(Beginning of Dataset records)

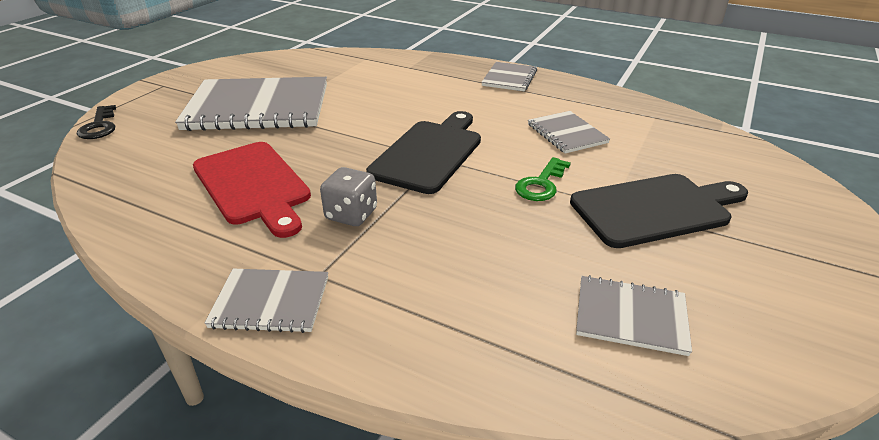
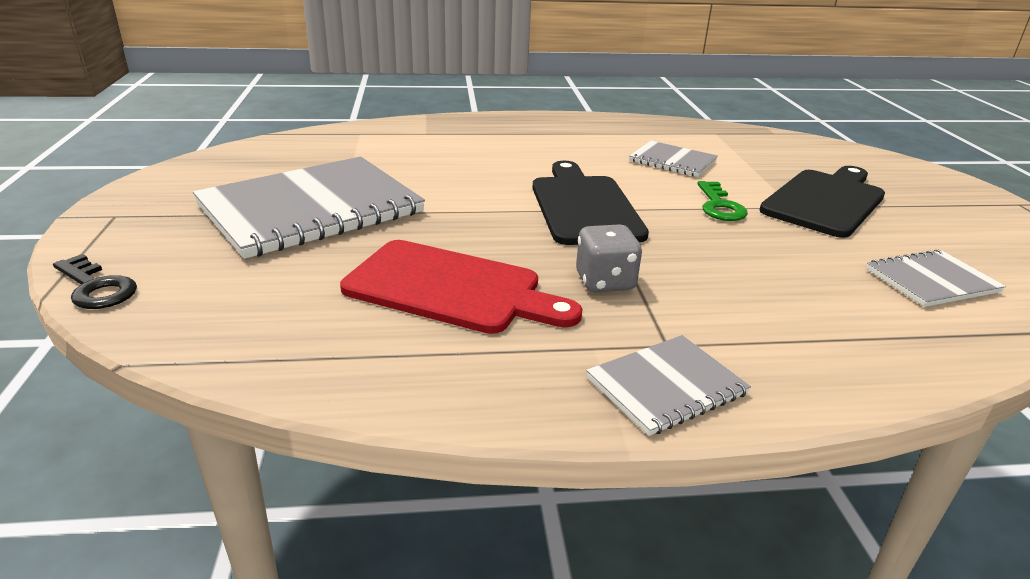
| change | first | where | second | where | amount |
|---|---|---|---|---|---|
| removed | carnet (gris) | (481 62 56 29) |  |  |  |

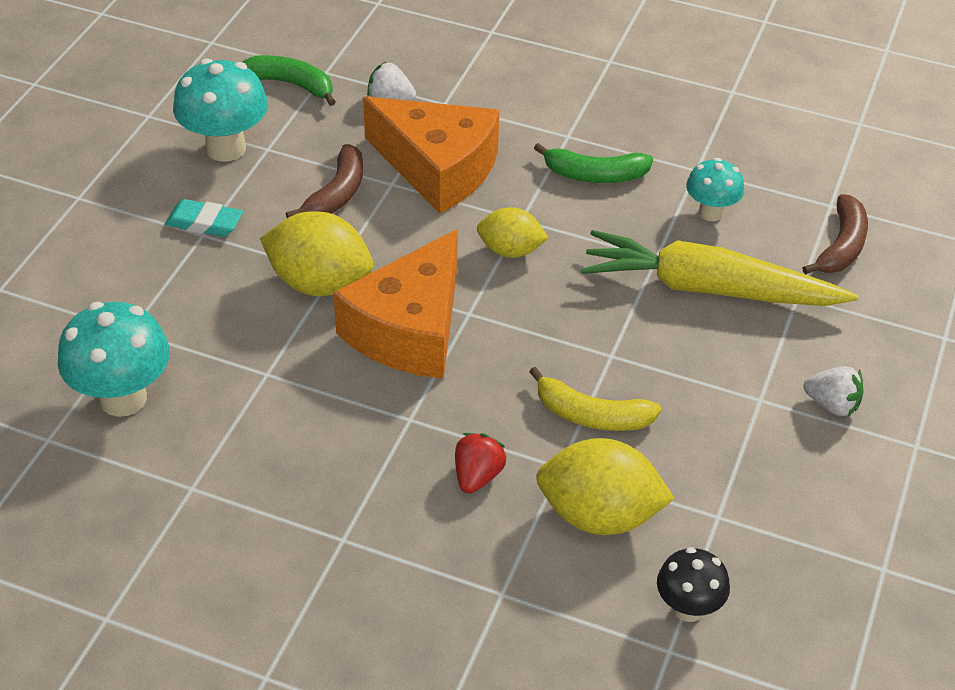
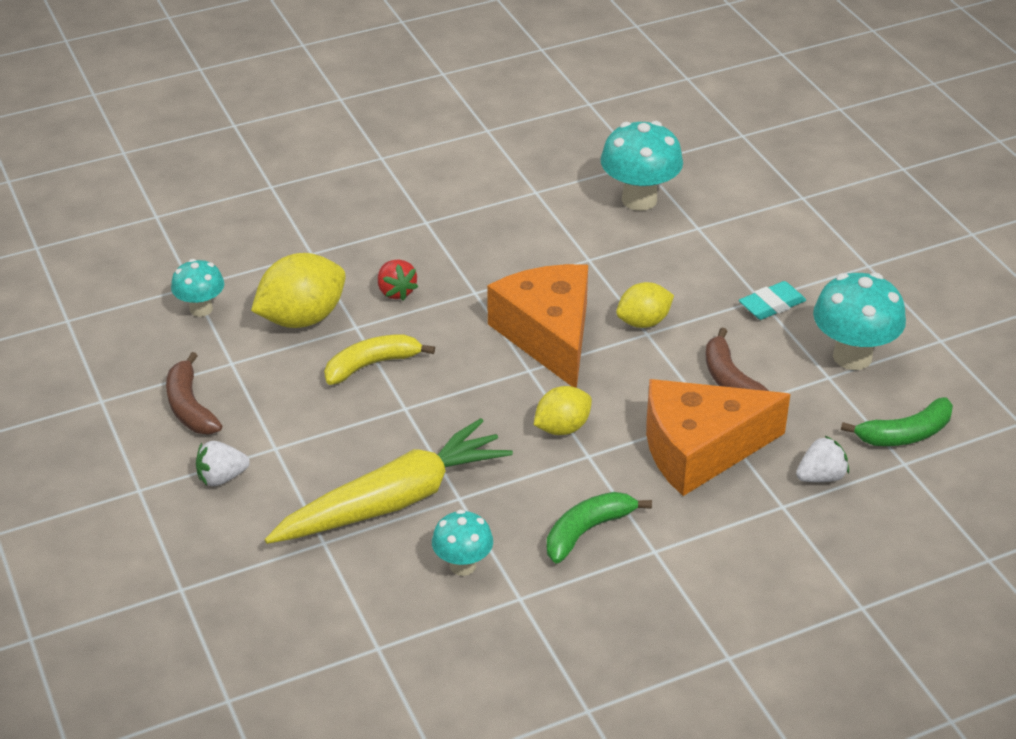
| change | first | where | second | where | amount |
|---|---|---|---|---|---|
| moved | banane (marron) | (802 194 66 81) |  | (166 352 56 82) |  |
| recoloured | champignon (noir) | (657 547 73 75) | champignon (turquoise) | (171 259 53 58) |  |
| resized | citron (jaune) | (260 211 113 85) |  | (616 282 58 46) | x0.62 |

(End of Dataset records)

What needs to be done:
Every record above, copied exactly and without a single picture, makes up the answer.

Response to the task:
| change | first | where | second | where | amount |
|---|---|---|---|---|---|
| removed | carnet (gris) | (481 62 56 29) |  |  |  |

| change | first | where | second | where | amount |
|---|---|---|---|---|---|
| moved | banane (marron) | (802 194 66 81) |  | (166 352 56 82) |  |
| recoloured | champignon (noir) | (657 547 73 75) | champignon (turquoise) | (171 259 53 58) |  |
| resized | citron (jaune) | (260 211 113 85) |  | (616 282 58 46) | x0.62 |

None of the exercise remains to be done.